Please rewrite the entries below with "counterclockwise" replaced by "anticlockwise" wherever it occurs, keeping everything else the same. Leave out the picture lines.

+++ Records to process

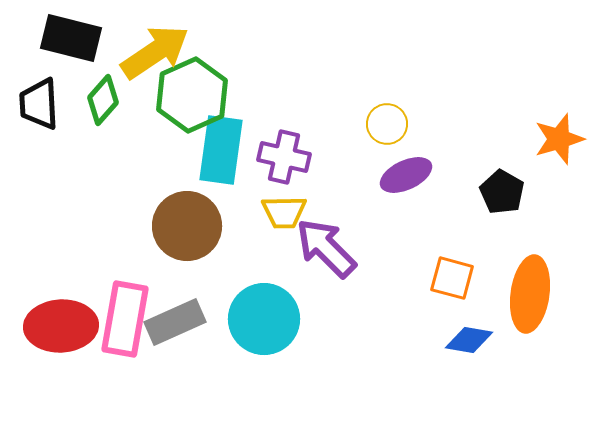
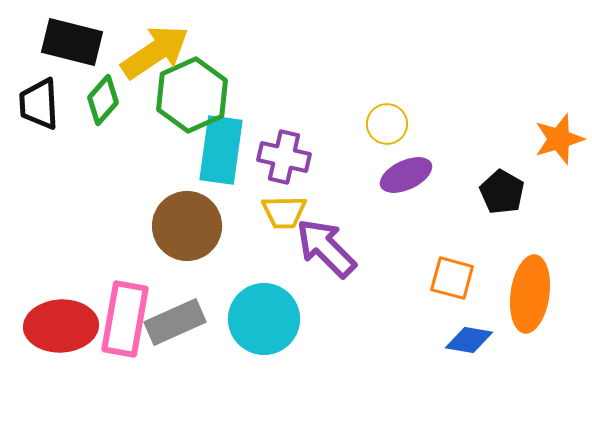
black rectangle: moved 1 px right, 4 px down
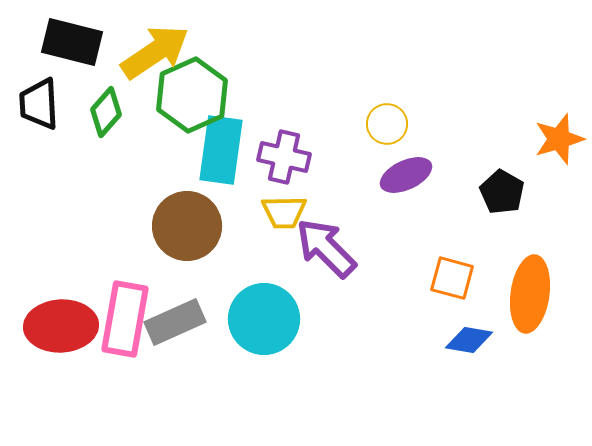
green diamond: moved 3 px right, 12 px down
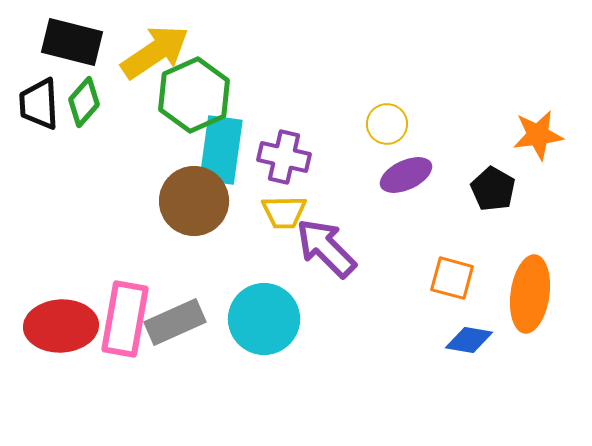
green hexagon: moved 2 px right
green diamond: moved 22 px left, 10 px up
orange star: moved 21 px left, 4 px up; rotated 9 degrees clockwise
black pentagon: moved 9 px left, 3 px up
brown circle: moved 7 px right, 25 px up
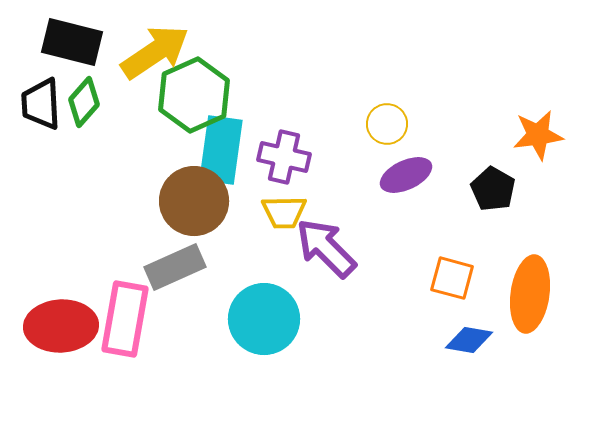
black trapezoid: moved 2 px right
gray rectangle: moved 55 px up
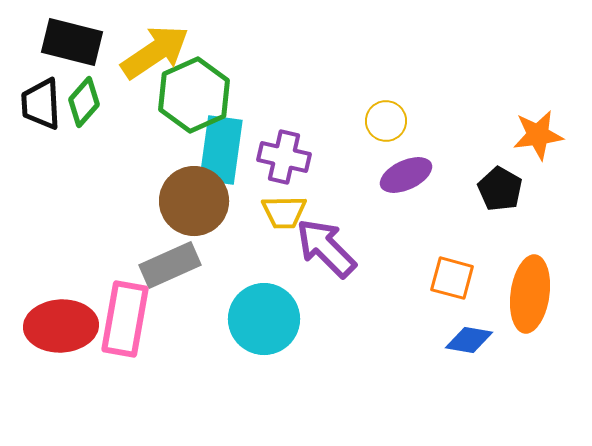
yellow circle: moved 1 px left, 3 px up
black pentagon: moved 7 px right
gray rectangle: moved 5 px left, 2 px up
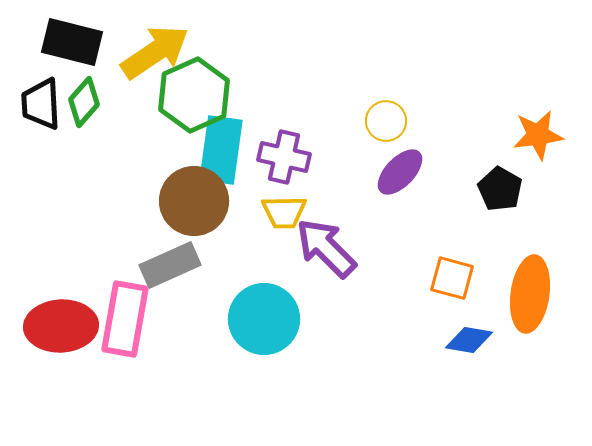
purple ellipse: moved 6 px left, 3 px up; rotated 21 degrees counterclockwise
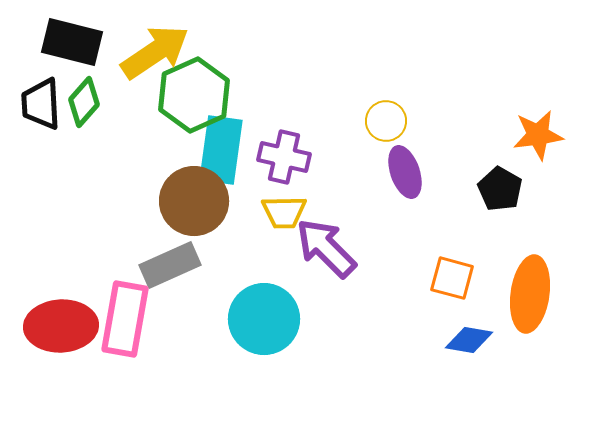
purple ellipse: moved 5 px right; rotated 63 degrees counterclockwise
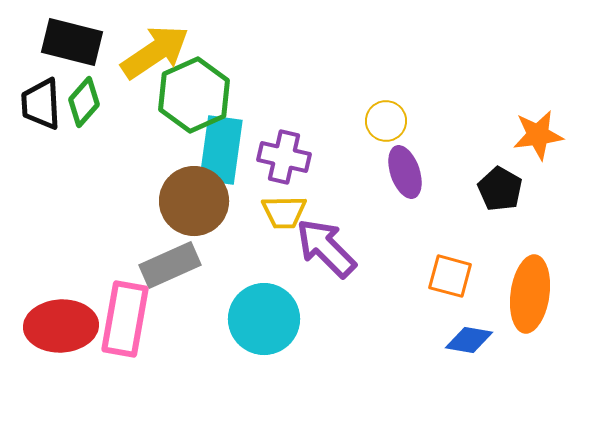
orange square: moved 2 px left, 2 px up
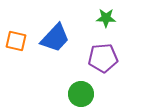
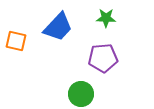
blue trapezoid: moved 3 px right, 11 px up
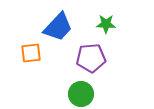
green star: moved 6 px down
orange square: moved 15 px right, 12 px down; rotated 20 degrees counterclockwise
purple pentagon: moved 12 px left
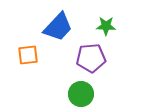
green star: moved 2 px down
orange square: moved 3 px left, 2 px down
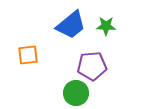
blue trapezoid: moved 13 px right, 2 px up; rotated 8 degrees clockwise
purple pentagon: moved 1 px right, 8 px down
green circle: moved 5 px left, 1 px up
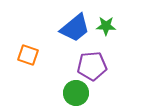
blue trapezoid: moved 4 px right, 3 px down
orange square: rotated 25 degrees clockwise
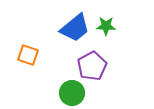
purple pentagon: rotated 24 degrees counterclockwise
green circle: moved 4 px left
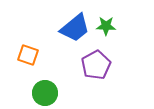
purple pentagon: moved 4 px right, 1 px up
green circle: moved 27 px left
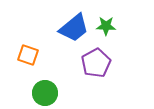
blue trapezoid: moved 1 px left
purple pentagon: moved 2 px up
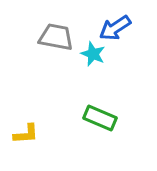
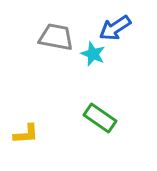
green rectangle: rotated 12 degrees clockwise
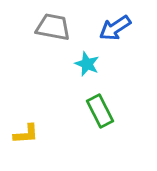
gray trapezoid: moved 3 px left, 10 px up
cyan star: moved 6 px left, 10 px down
green rectangle: moved 7 px up; rotated 28 degrees clockwise
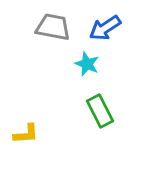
blue arrow: moved 10 px left
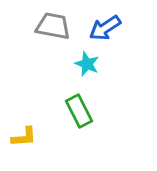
gray trapezoid: moved 1 px up
green rectangle: moved 21 px left
yellow L-shape: moved 2 px left, 3 px down
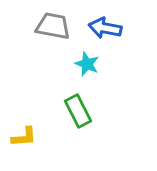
blue arrow: rotated 44 degrees clockwise
green rectangle: moved 1 px left
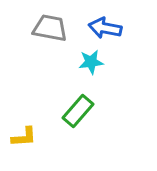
gray trapezoid: moved 3 px left, 2 px down
cyan star: moved 4 px right, 2 px up; rotated 30 degrees counterclockwise
green rectangle: rotated 68 degrees clockwise
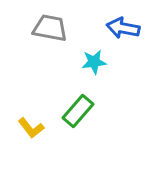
blue arrow: moved 18 px right
cyan star: moved 3 px right
yellow L-shape: moved 7 px right, 9 px up; rotated 56 degrees clockwise
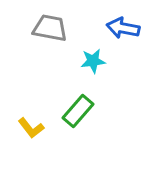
cyan star: moved 1 px left, 1 px up
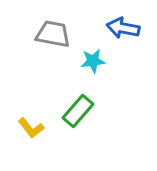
gray trapezoid: moved 3 px right, 6 px down
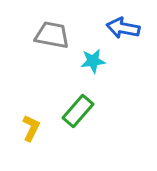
gray trapezoid: moved 1 px left, 1 px down
yellow L-shape: rotated 116 degrees counterclockwise
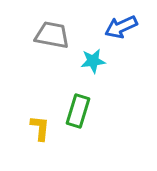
blue arrow: moved 2 px left, 1 px up; rotated 36 degrees counterclockwise
green rectangle: rotated 24 degrees counterclockwise
yellow L-shape: moved 9 px right; rotated 20 degrees counterclockwise
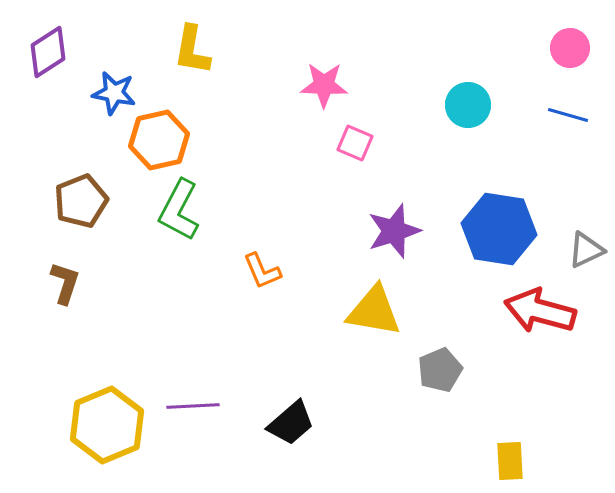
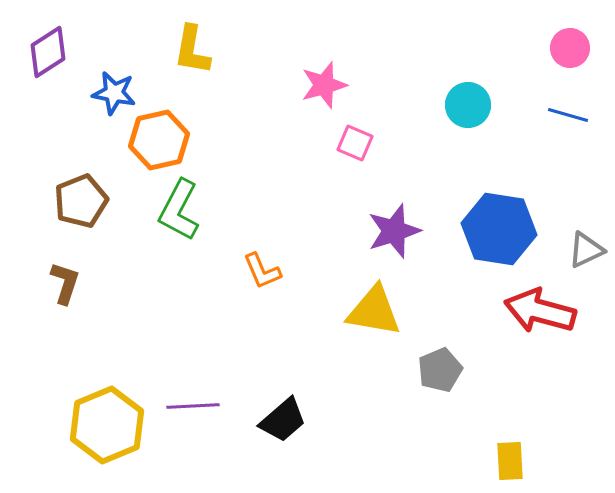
pink star: rotated 18 degrees counterclockwise
black trapezoid: moved 8 px left, 3 px up
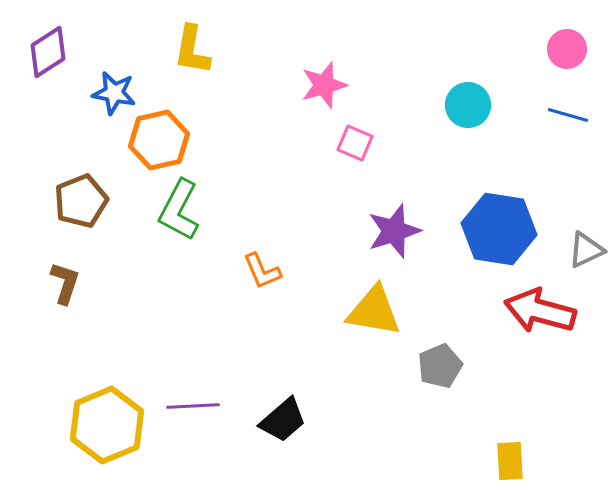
pink circle: moved 3 px left, 1 px down
gray pentagon: moved 4 px up
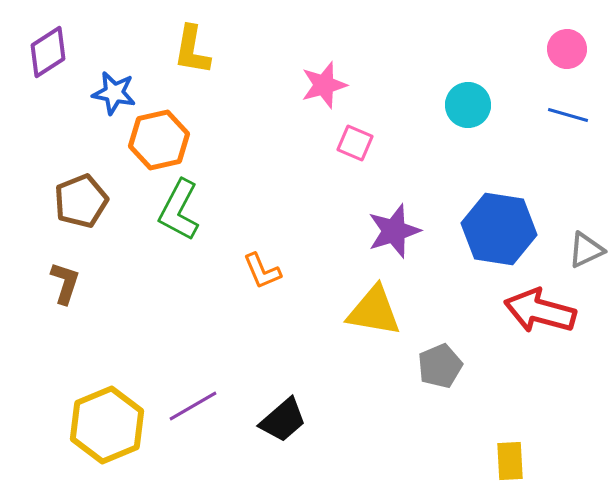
purple line: rotated 27 degrees counterclockwise
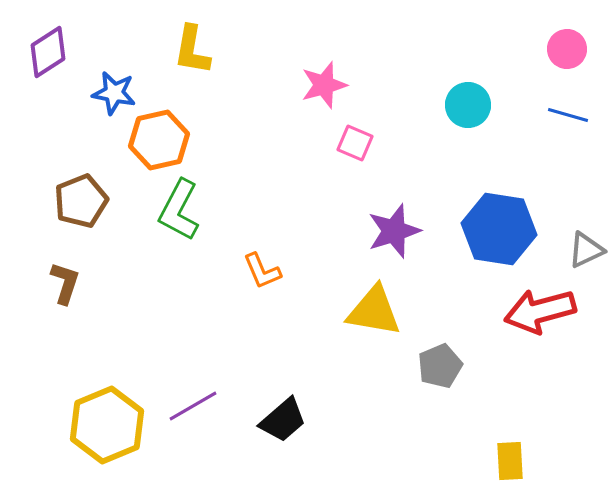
red arrow: rotated 30 degrees counterclockwise
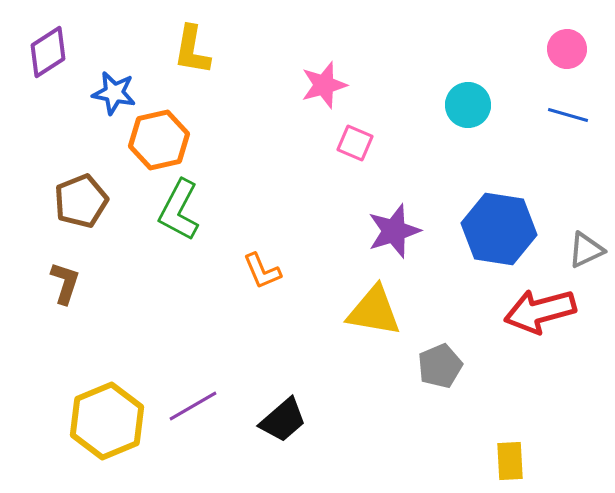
yellow hexagon: moved 4 px up
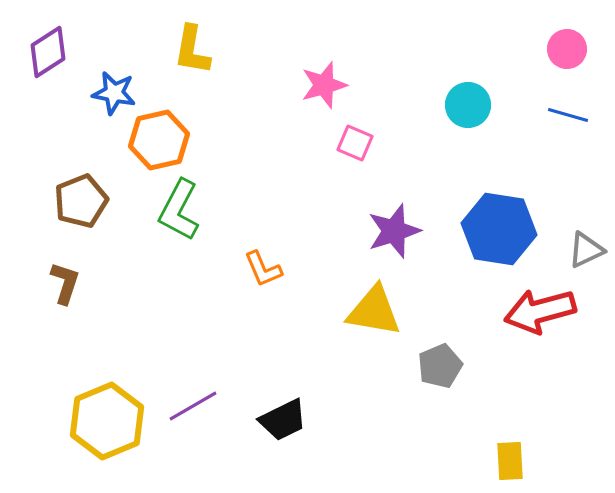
orange L-shape: moved 1 px right, 2 px up
black trapezoid: rotated 15 degrees clockwise
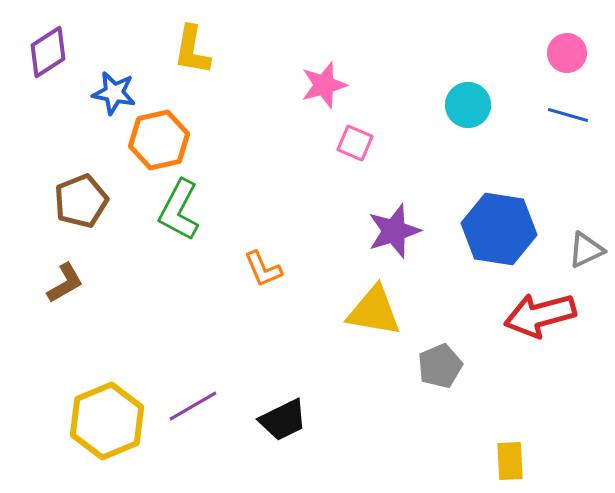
pink circle: moved 4 px down
brown L-shape: rotated 42 degrees clockwise
red arrow: moved 4 px down
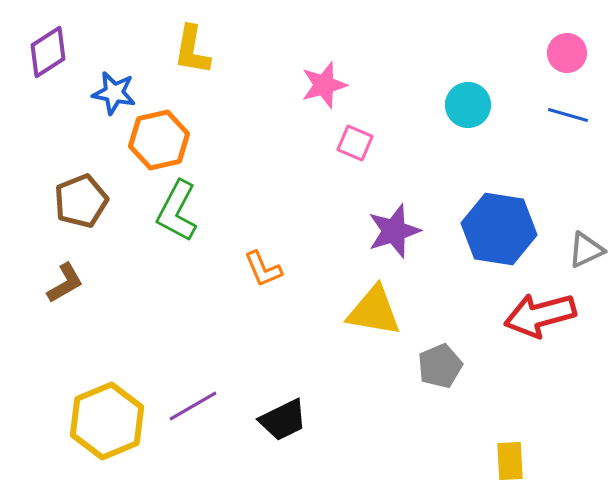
green L-shape: moved 2 px left, 1 px down
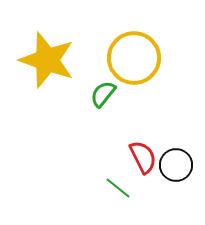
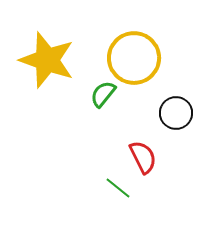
black circle: moved 52 px up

++++++

## Output below
black rectangle: moved 1 px right, 4 px down
green diamond: moved 3 px right, 12 px down
green hexagon: moved 2 px right
green diamond: moved 22 px left, 10 px up
orange star: moved 21 px left, 4 px up; rotated 9 degrees clockwise
black pentagon: moved 9 px left, 3 px up
brown circle: moved 7 px right, 25 px up
black trapezoid: moved 2 px right
gray rectangle: moved 55 px up
yellow circle: moved 1 px left, 3 px up
black pentagon: moved 7 px right
gray rectangle: moved 5 px left, 2 px up
purple ellipse: moved 6 px left, 3 px up; rotated 21 degrees anticlockwise
purple ellipse: moved 5 px right; rotated 63 degrees anticlockwise
orange square: moved 2 px left, 2 px up
blue trapezoid: moved 3 px right, 11 px up
green star: moved 6 px down
orange square: moved 15 px right, 12 px down; rotated 20 degrees anticlockwise
purple pentagon: moved 12 px left
green star: moved 2 px down
orange square: moved 3 px left, 2 px down
blue trapezoid: moved 13 px right, 2 px up; rotated 8 degrees clockwise
purple pentagon: moved 1 px right, 8 px down
green circle: moved 5 px left, 1 px up
blue trapezoid: moved 4 px right, 3 px down
orange square: rotated 25 degrees clockwise
purple pentagon: rotated 24 degrees anticlockwise
green circle: moved 4 px left
purple pentagon: moved 4 px right, 1 px up
green circle: moved 27 px left
blue trapezoid: moved 1 px left
purple pentagon: moved 2 px up
green rectangle: rotated 12 degrees clockwise
gray trapezoid: moved 3 px left, 10 px up
cyan star: moved 6 px left, 10 px down
green rectangle: moved 7 px up; rotated 28 degrees clockwise
blue arrow: moved 10 px left
gray trapezoid: moved 1 px up
green rectangle: moved 21 px left
yellow L-shape: moved 2 px left, 3 px down
blue arrow: rotated 44 degrees clockwise
green rectangle: moved 1 px left
gray trapezoid: moved 3 px left, 2 px down
cyan star: moved 4 px right, 2 px up; rotated 30 degrees anticlockwise
green rectangle: rotated 68 degrees clockwise
blue arrow: moved 18 px right
cyan star: moved 3 px right
yellow L-shape: moved 7 px right, 9 px up; rotated 56 degrees clockwise
cyan star: moved 1 px left, 1 px up
gray trapezoid: moved 3 px right, 6 px down
gray trapezoid: moved 1 px left, 1 px down
yellow L-shape: rotated 116 degrees anticlockwise
blue arrow: moved 2 px left, 1 px up; rotated 36 degrees anticlockwise
green rectangle: rotated 24 degrees anticlockwise
yellow L-shape: moved 9 px right; rotated 20 degrees anticlockwise
pink star: rotated 18 degrees anticlockwise
black trapezoid: moved 8 px left, 3 px up
pink circle: moved 3 px left, 1 px down
gray pentagon: moved 4 px up
purple line: rotated 27 degrees anticlockwise
red arrow: rotated 30 degrees anticlockwise
yellow hexagon: moved 4 px up
orange L-shape: moved 1 px right, 2 px up
black trapezoid: rotated 15 degrees clockwise
pink circle: moved 4 px down
brown L-shape: rotated 42 degrees clockwise
red arrow: moved 4 px down
green L-shape: moved 2 px left, 1 px down
black circle: moved 52 px up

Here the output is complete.